===== Input data =====

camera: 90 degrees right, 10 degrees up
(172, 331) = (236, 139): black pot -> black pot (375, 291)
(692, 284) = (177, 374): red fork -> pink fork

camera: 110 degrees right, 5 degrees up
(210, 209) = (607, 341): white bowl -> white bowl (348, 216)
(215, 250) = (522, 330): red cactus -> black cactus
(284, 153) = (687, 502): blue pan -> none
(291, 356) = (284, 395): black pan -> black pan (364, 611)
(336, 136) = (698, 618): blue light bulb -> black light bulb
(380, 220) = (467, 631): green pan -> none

=====
===== Input data =====

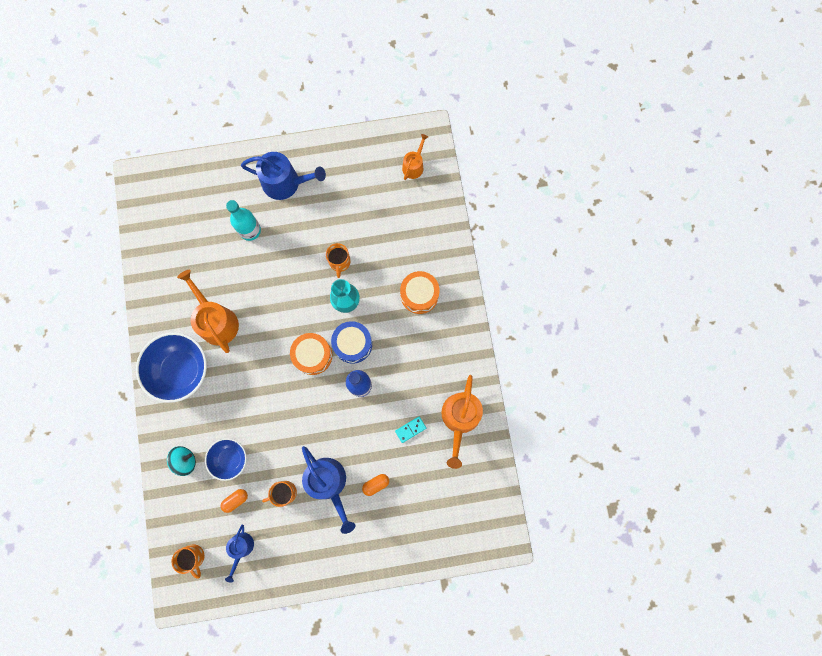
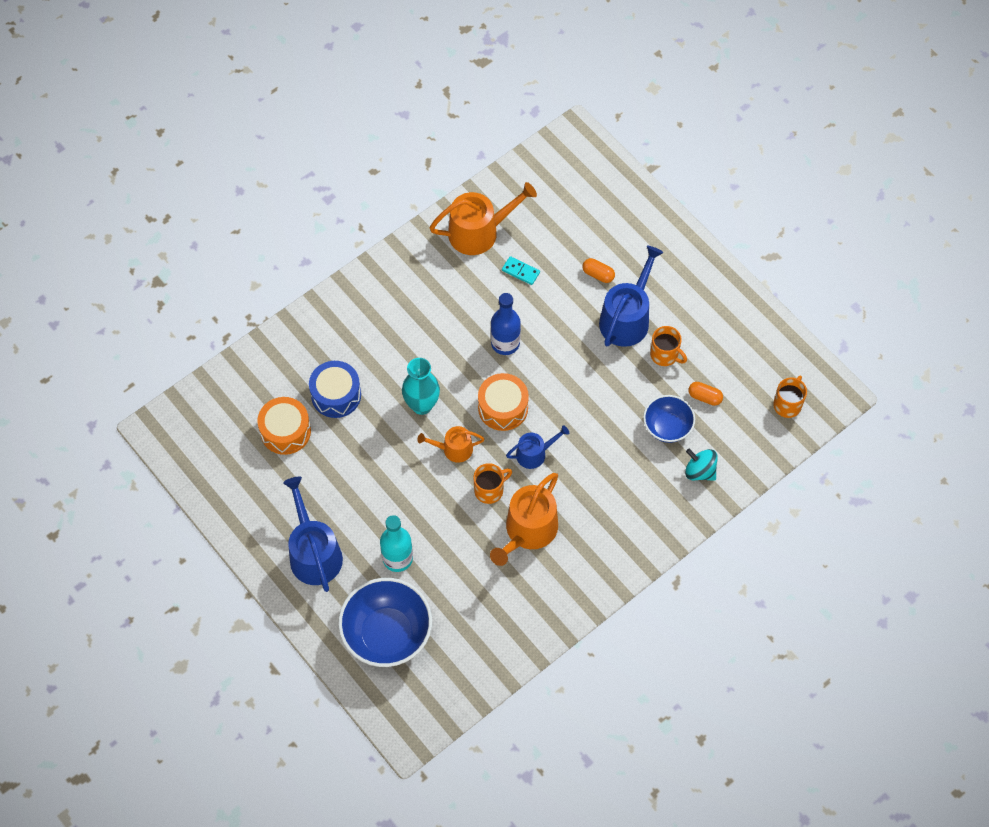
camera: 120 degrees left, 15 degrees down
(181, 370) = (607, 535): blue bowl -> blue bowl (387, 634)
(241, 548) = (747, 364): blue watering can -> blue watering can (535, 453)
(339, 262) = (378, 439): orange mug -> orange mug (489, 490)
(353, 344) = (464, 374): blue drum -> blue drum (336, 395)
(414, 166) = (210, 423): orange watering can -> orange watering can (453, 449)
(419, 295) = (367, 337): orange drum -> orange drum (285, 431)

=====

* Work order: Only the lines above starting at the line that holds "(241, 548) = (747, 364): blue" and ending at the line that holds "(419, 295) = (367, 337): orange" are to be repeated, exactly and in full.

* Task solution:
(241, 548) = (747, 364): blue watering can -> blue watering can (535, 453)
(339, 262) = (378, 439): orange mug -> orange mug (489, 490)
(353, 344) = (464, 374): blue drum -> blue drum (336, 395)
(414, 166) = (210, 423): orange watering can -> orange watering can (453, 449)
(419, 295) = (367, 337): orange drum -> orange drum (285, 431)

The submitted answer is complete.